**Problem to work on:** Bring together every line in the data that includes "robot".

=== Dataset section ===

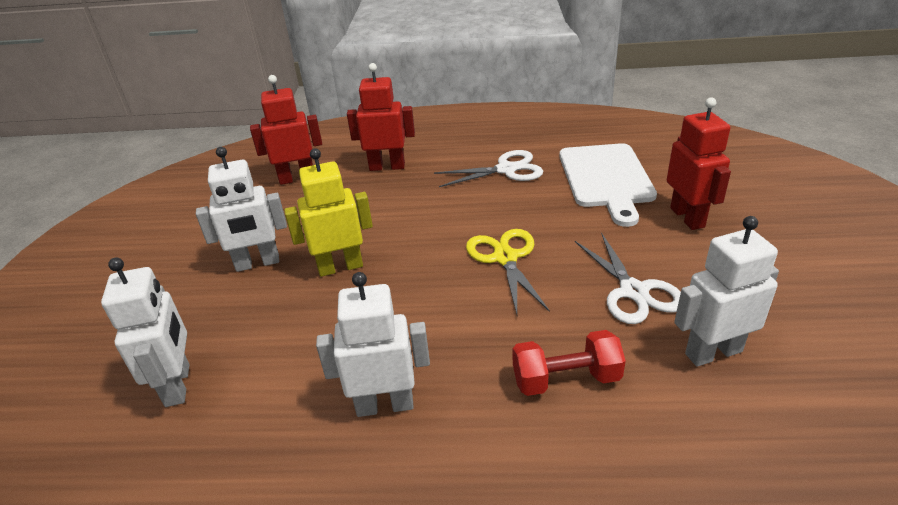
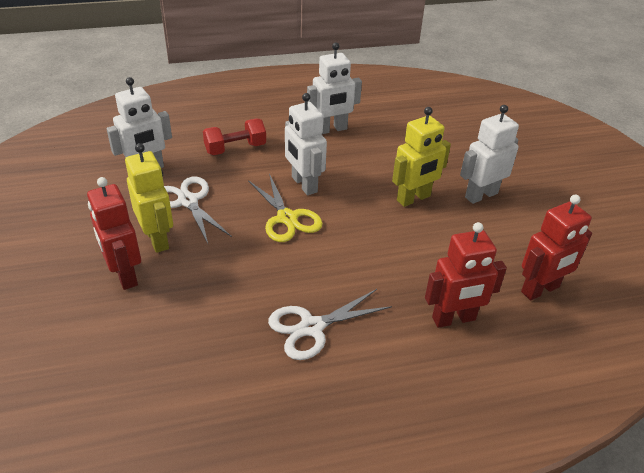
camera: 160 degrees right, 5 degrees up
(178, 385) = (451, 126): white robot -> white robot (304, 185)
(606, 178) = (196, 323): white cutting board -> none
(662, 248) = (157, 239): none -> yellow robot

===

**Solution to the exercise:**
(178, 385) = (451, 126): white robot -> white robot (304, 185)
(662, 248) = (157, 239): none -> yellow robot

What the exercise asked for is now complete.